#### YOUR INSTRUCTIONS
Please give the number of lines in the records below where the word "RFID" occurs, and nothing else.

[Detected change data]
::::
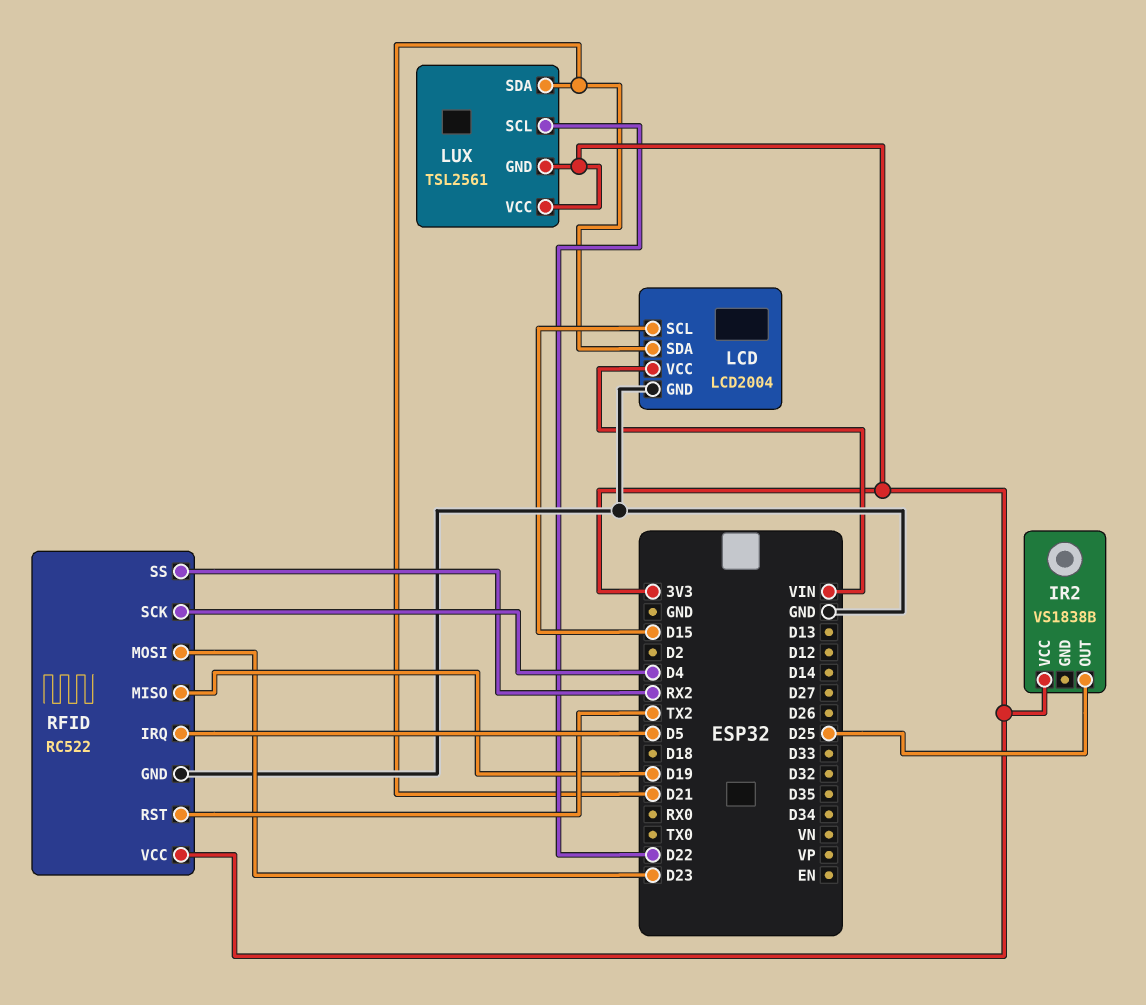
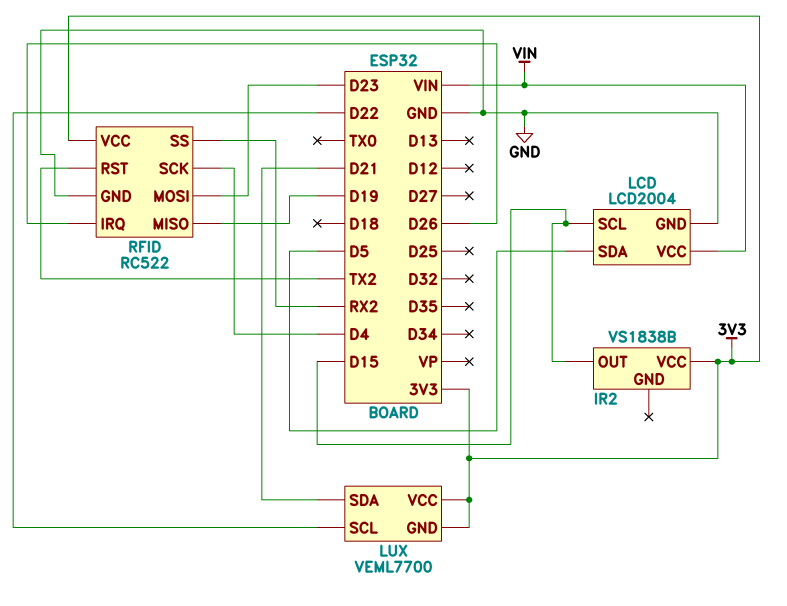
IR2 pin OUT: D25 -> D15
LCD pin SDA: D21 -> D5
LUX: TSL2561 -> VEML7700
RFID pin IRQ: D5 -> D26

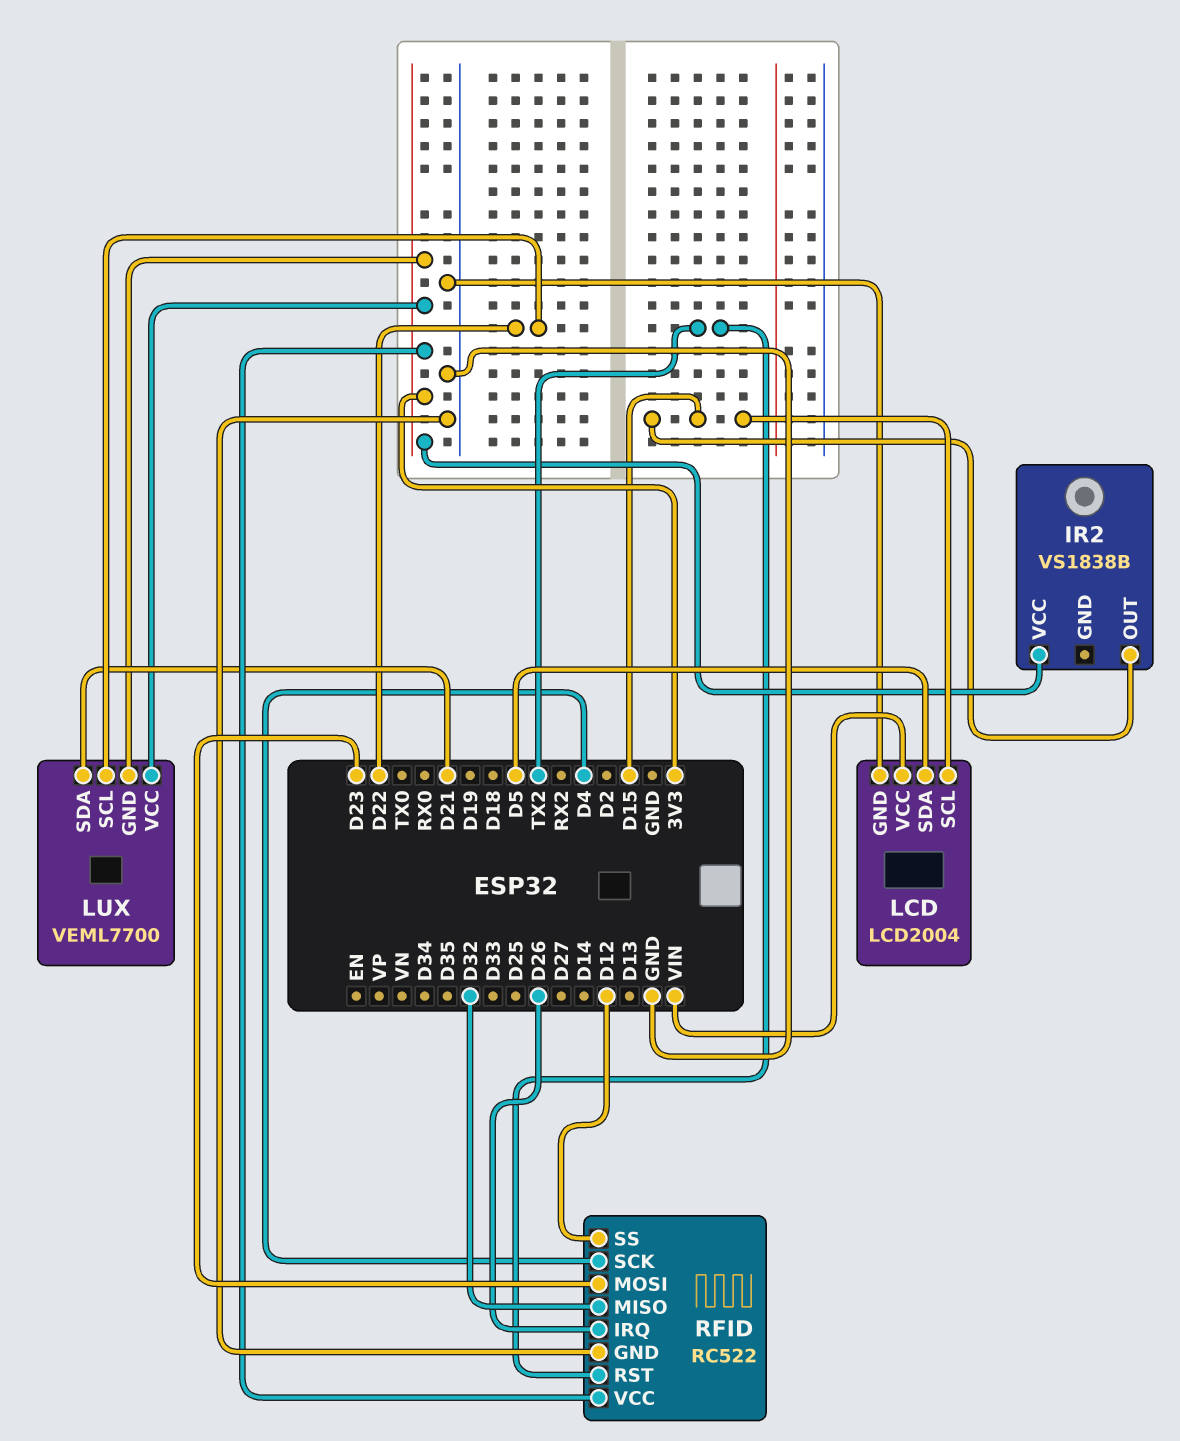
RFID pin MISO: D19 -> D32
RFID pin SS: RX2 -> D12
::::
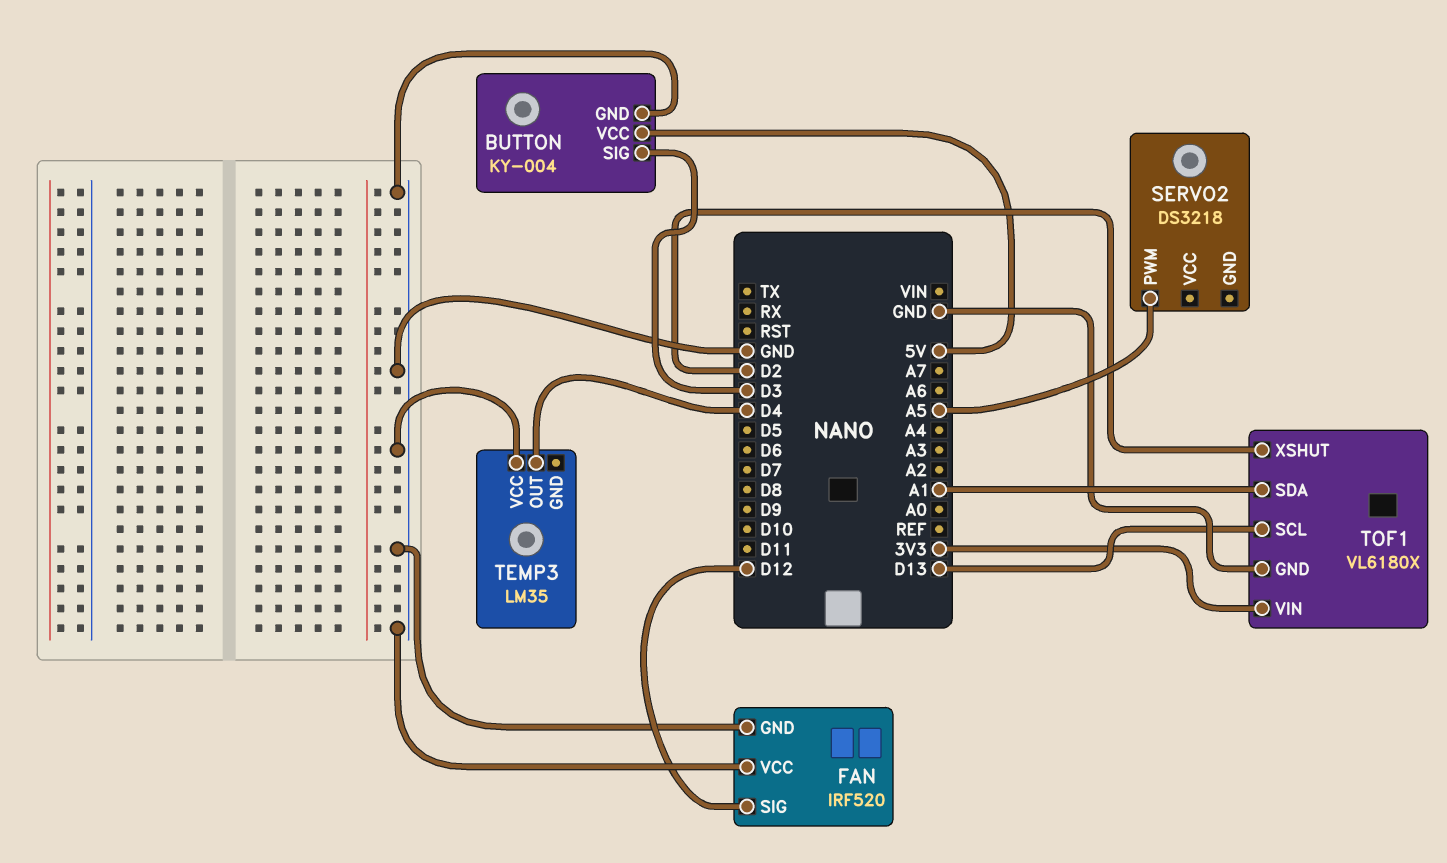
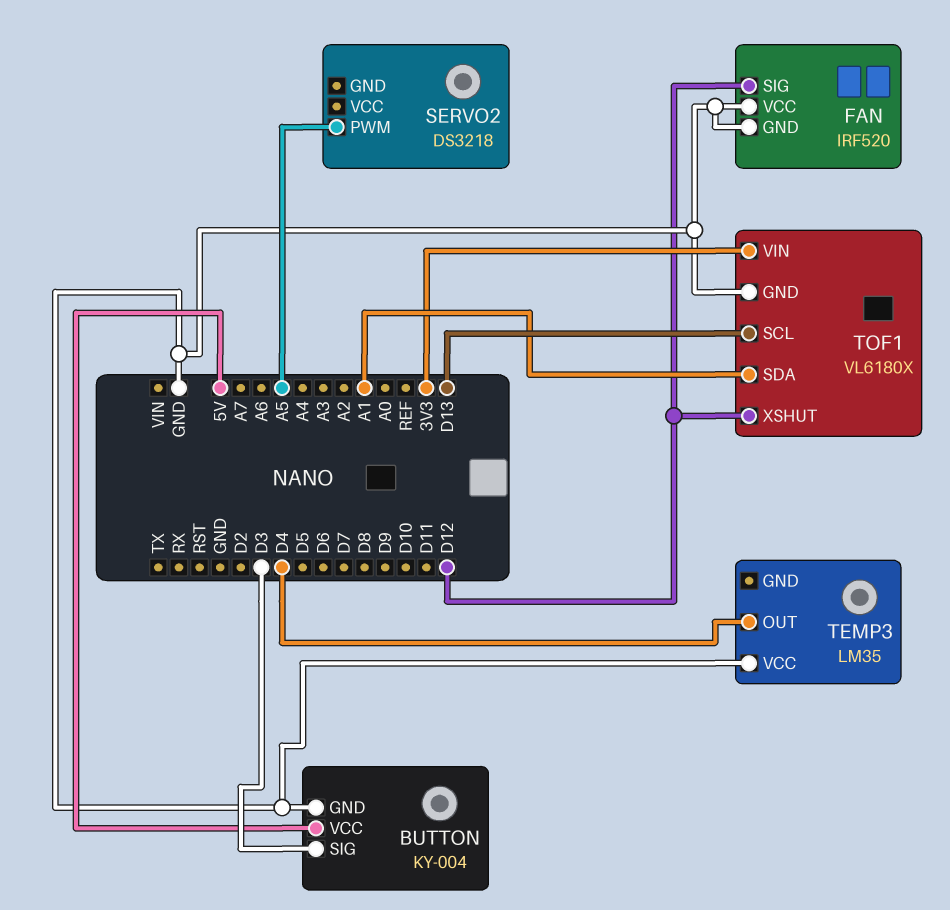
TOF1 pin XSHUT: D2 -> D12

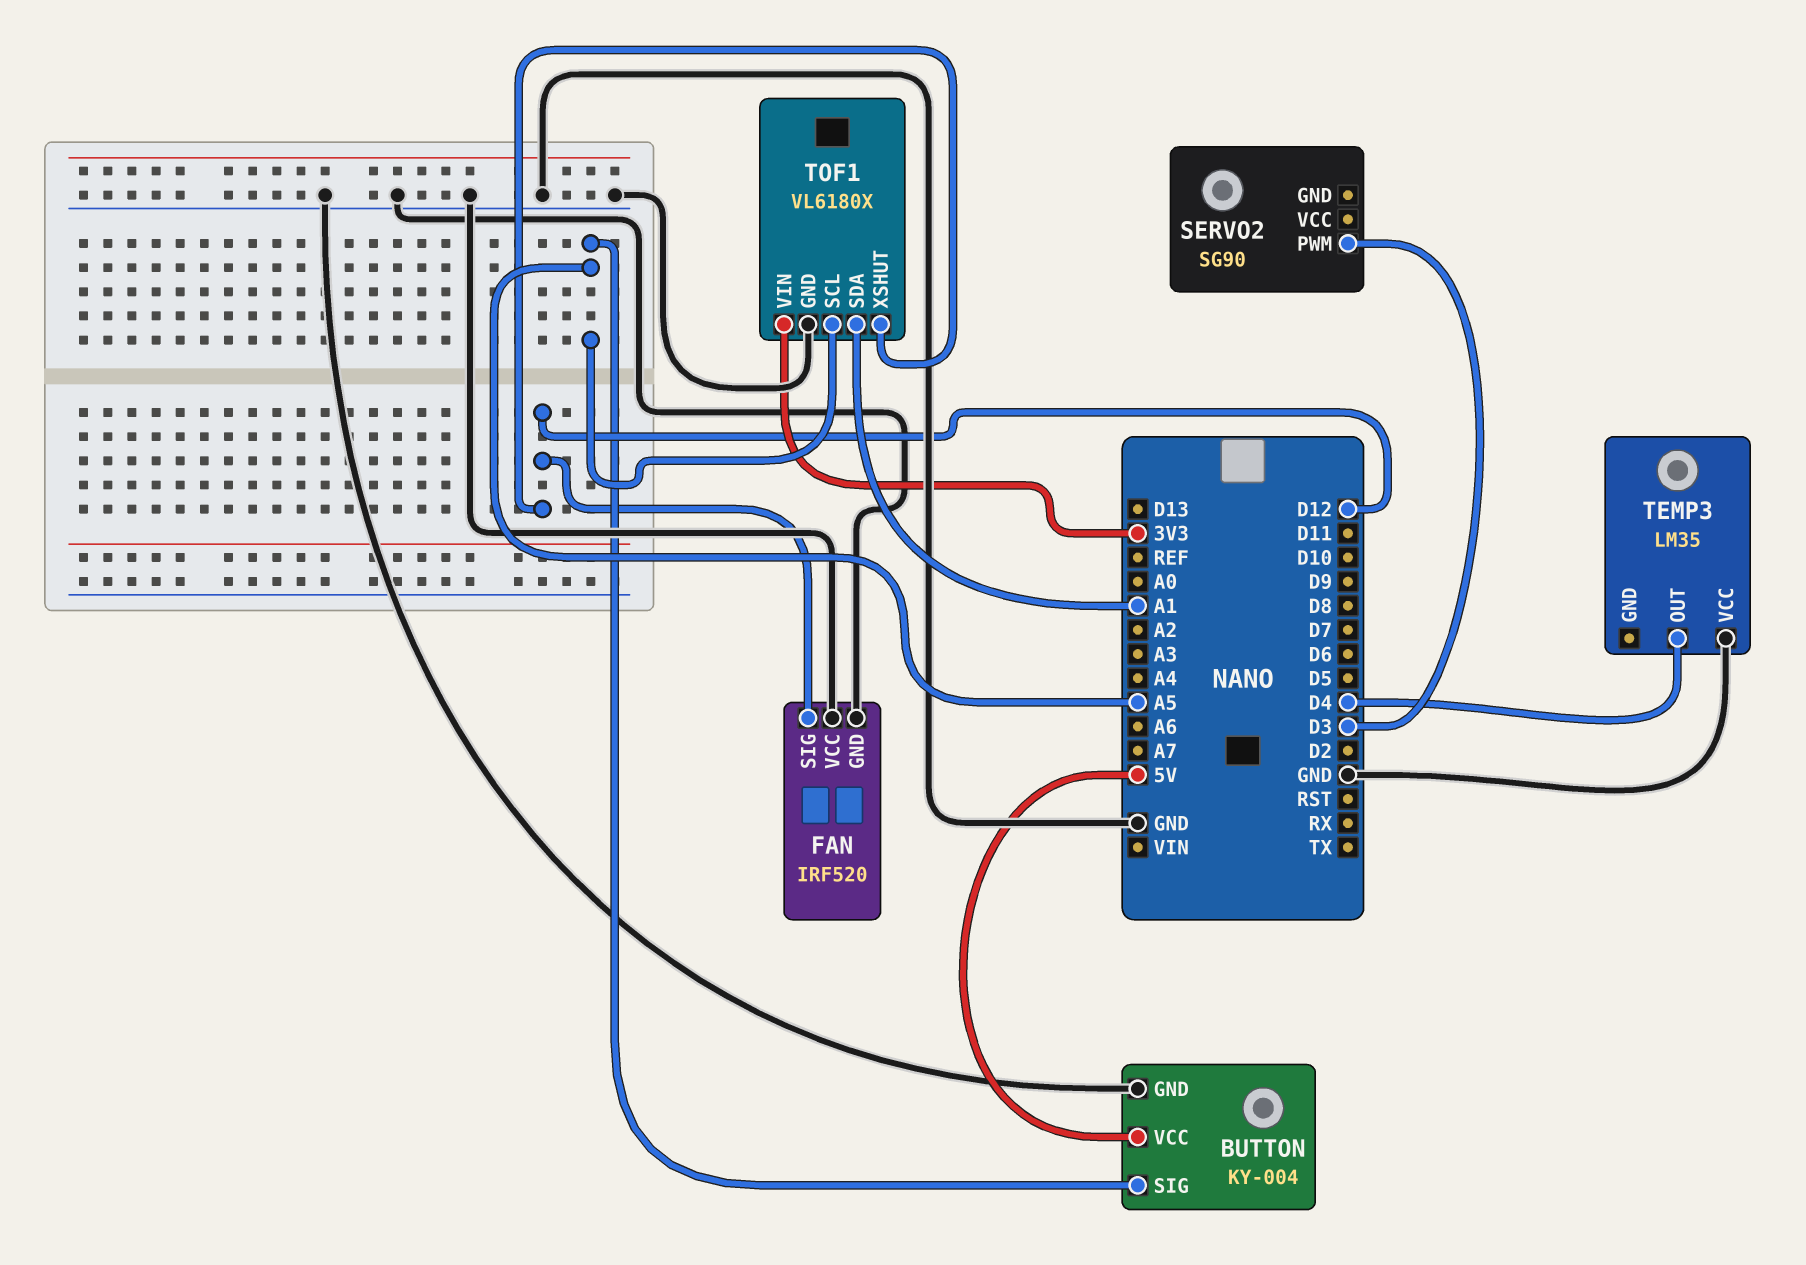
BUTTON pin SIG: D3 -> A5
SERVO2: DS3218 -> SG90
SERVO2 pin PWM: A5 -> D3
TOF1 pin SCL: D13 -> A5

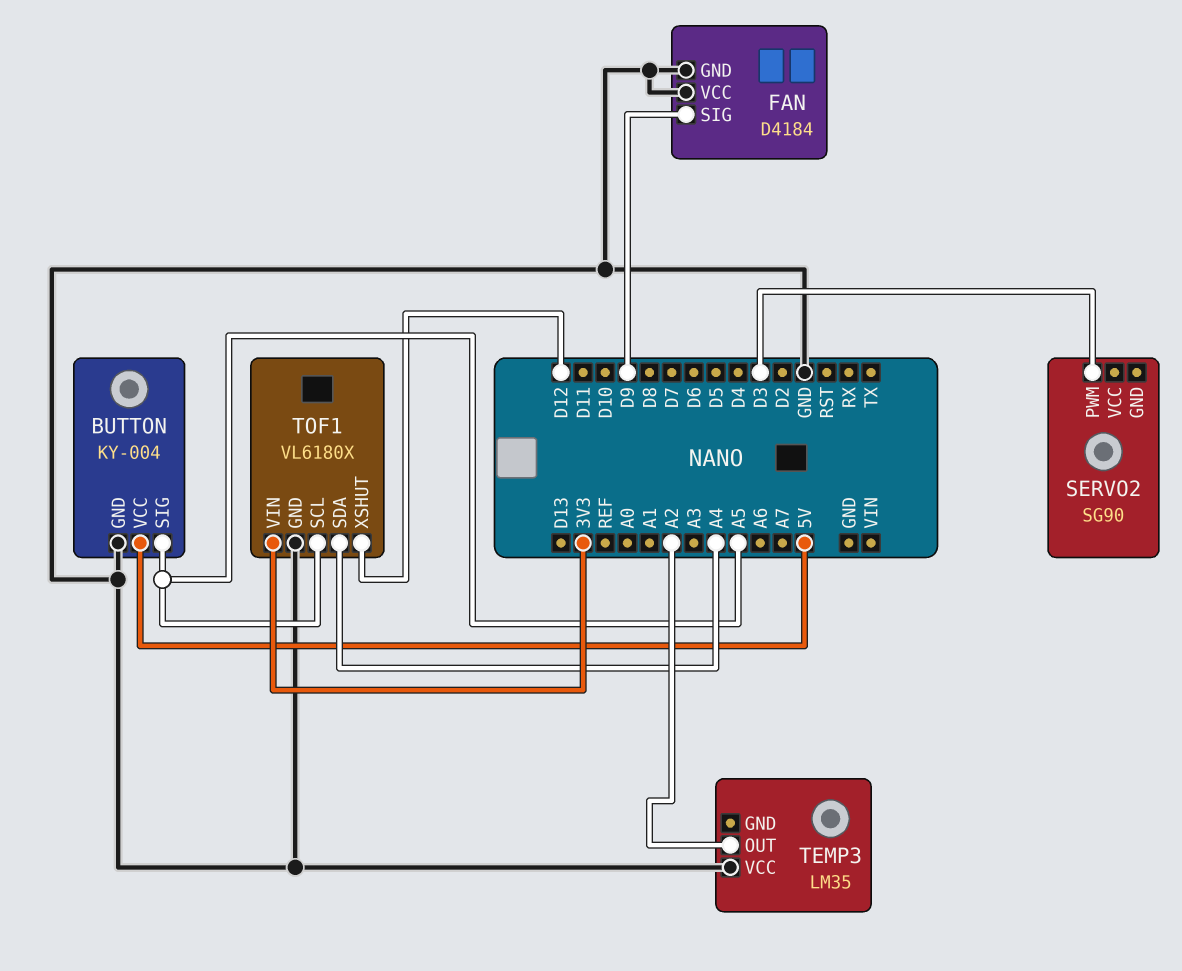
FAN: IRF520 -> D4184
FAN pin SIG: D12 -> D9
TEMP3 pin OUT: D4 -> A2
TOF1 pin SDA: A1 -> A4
::::
#### RESPONSE TO THIS TASK
3